Below are the records; give again exactly the line with "none -> red light bulb [756,643,885,731]", the line with "none -> turquoise star [776,532,907,651]", and each line that lies between them, and nothing besides.

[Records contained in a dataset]
+ + + +
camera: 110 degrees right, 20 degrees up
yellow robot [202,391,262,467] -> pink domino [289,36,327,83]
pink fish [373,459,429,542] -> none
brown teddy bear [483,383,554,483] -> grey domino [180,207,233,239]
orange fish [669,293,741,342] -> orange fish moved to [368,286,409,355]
+ + + +
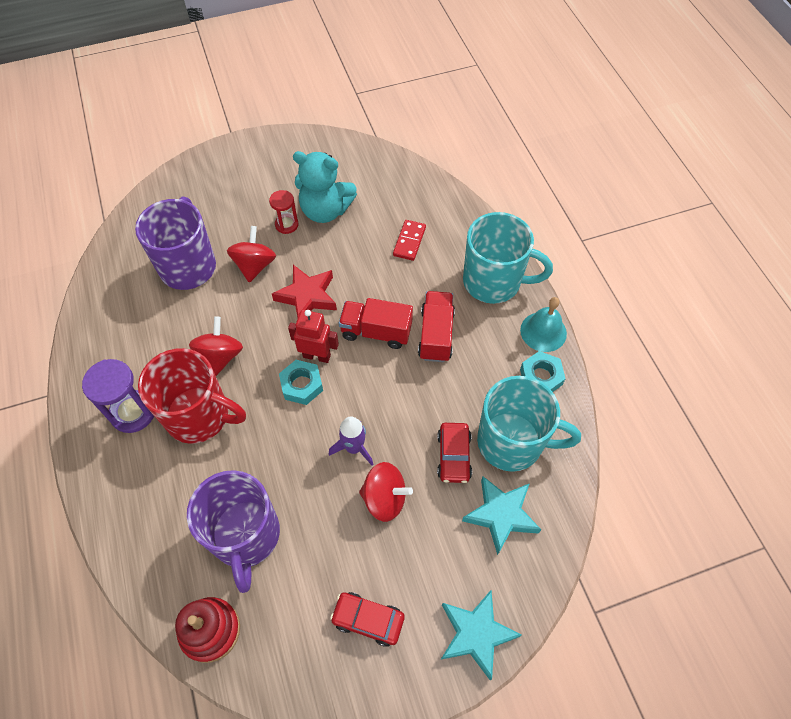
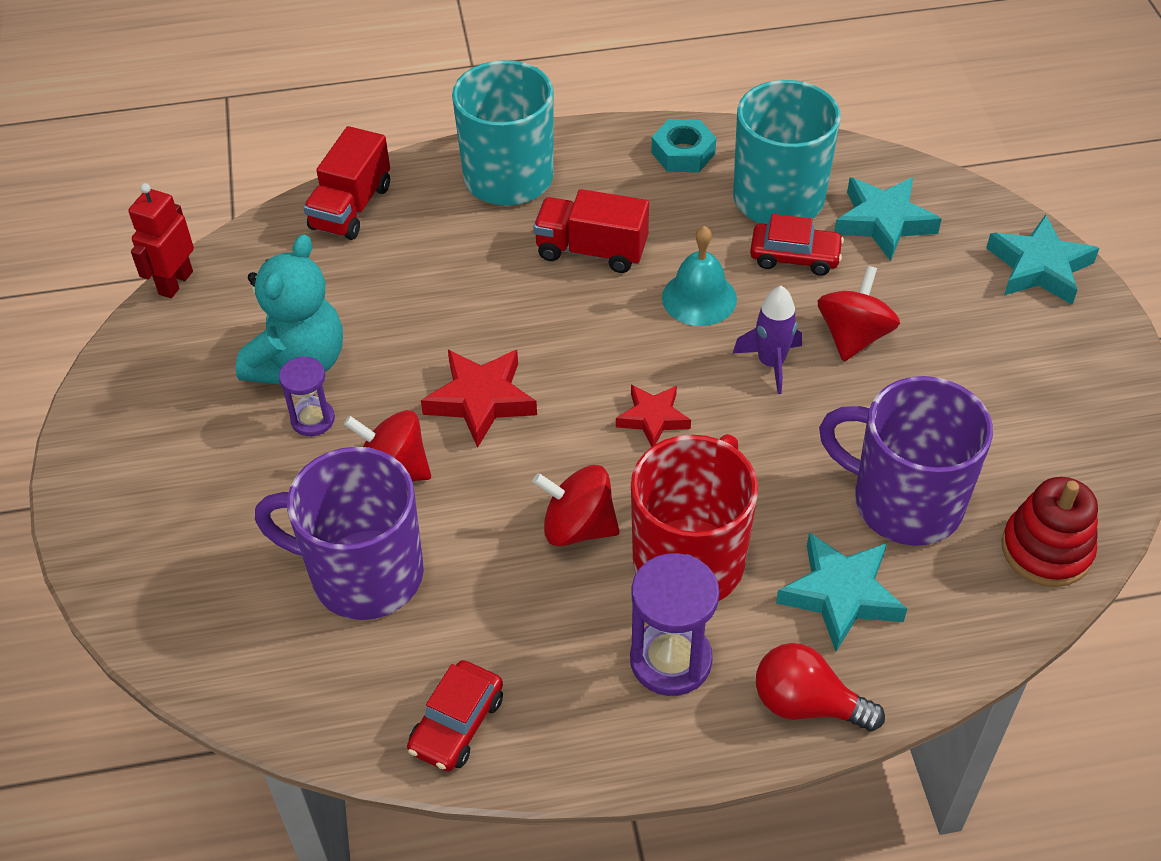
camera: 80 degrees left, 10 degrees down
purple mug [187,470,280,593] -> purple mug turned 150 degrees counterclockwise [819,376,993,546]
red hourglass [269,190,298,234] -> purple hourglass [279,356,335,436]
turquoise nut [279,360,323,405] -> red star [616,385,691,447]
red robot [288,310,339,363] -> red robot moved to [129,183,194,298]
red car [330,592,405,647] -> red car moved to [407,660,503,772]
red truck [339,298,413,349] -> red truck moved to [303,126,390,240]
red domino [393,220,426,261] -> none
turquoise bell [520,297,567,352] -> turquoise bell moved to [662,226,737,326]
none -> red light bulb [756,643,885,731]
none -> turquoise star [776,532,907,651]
+ + + +
Response to the task:
none -> red light bulb [756,643,885,731]
none -> turquoise star [776,532,907,651]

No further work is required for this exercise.